• [Scene comparison data]:
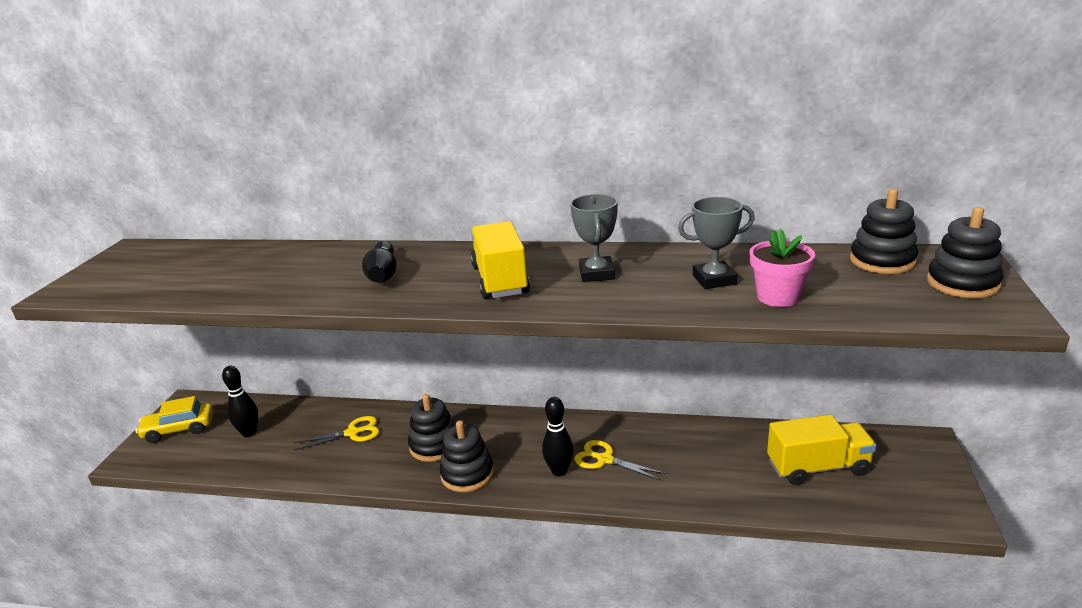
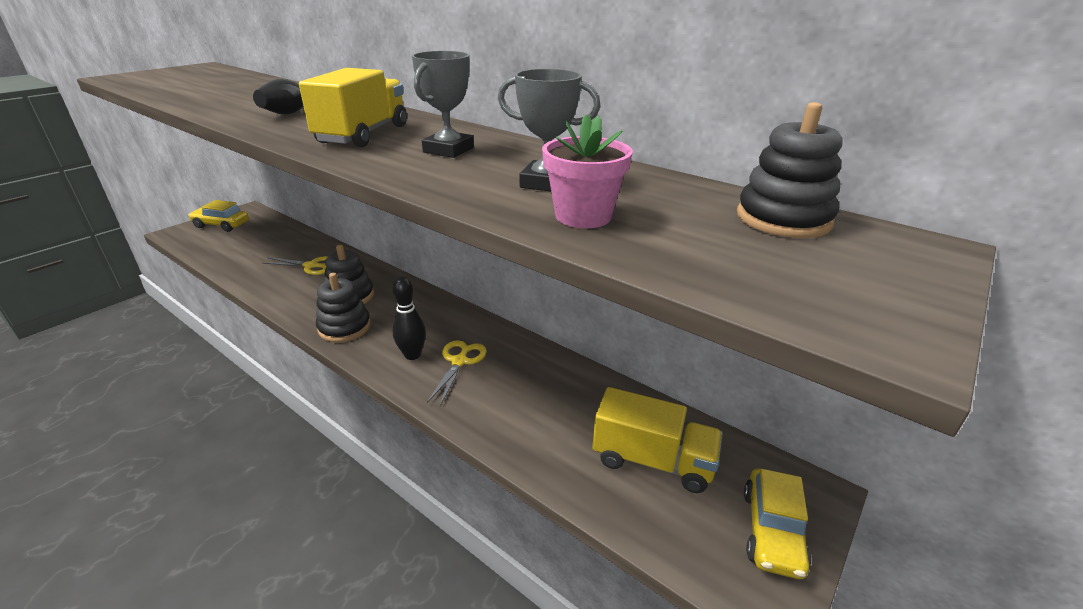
camera: 25 degrees right, 5 degrees up
(249, 433) = (254, 242): black bowling pin -> none
(605, 459) = (459, 361): yellow scissors -> yellow scissors turned 45 degrees clockwise
(924, 476) = (772, 531): none -> yellow car
(962, 283) = (867, 274): black stacking toy -> none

• [Work request]:
All lines from the one that holds "(924, 476) = (772, 531): none -> yellow car" to the end of the entries above must be transcribed exactly, both ends included, and no others.

• [Answer to the problem]:
(924, 476) = (772, 531): none -> yellow car
(962, 283) = (867, 274): black stacking toy -> none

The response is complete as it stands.